### DATASET EXCERPTS
====

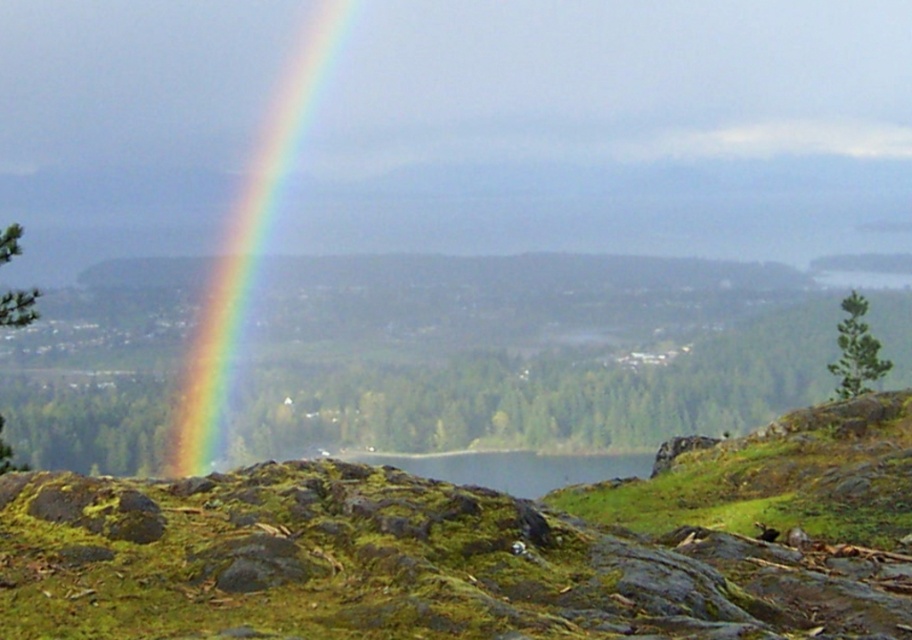
You are an artist trying to paint the scene. You notice the rainbow at left and the green mossy rock at center. Which object should you depict as taller in your painting?

The rainbow at left should be depicted as taller in the painting since it is much taller than the green mossy rock at center according to the description.

You are an artist trying to paint the scene. You want to ensure the rainbow at left and green mossy rock at center are proportionally accurate. Which object should you paint to be wider?

The green mossy rock at center should be painted wider because the rainbow at left is narrower than it.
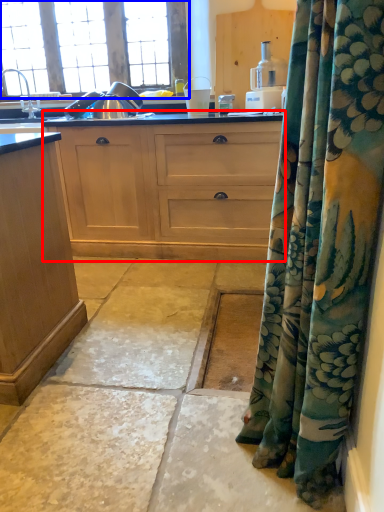
Question: Which of the following is the farthest to the observer, cabinetry (highlighted by a red box) or window (highlighted by a blue box)?

Choices:
 (A) cabinetry
 (B) window

Answer: (B)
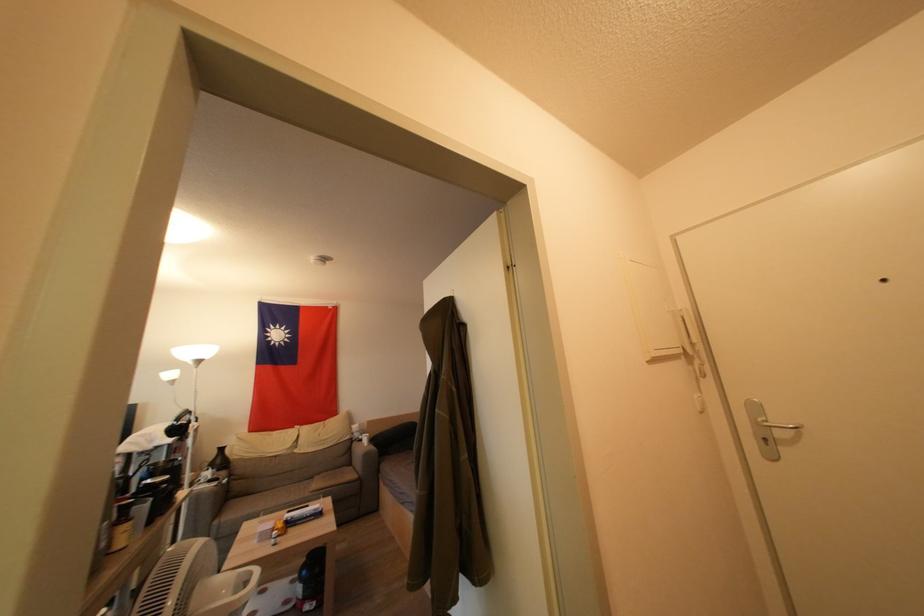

====

Pull out every line of the entries above that contains the word "than", and copy each one in full.

The rainbow at left should be depicted as taller in the painting since it is much taller than the green mossy rock at center according to the description.
The green mossy rock at center should be painted wider because the rainbow at left is narrower than it.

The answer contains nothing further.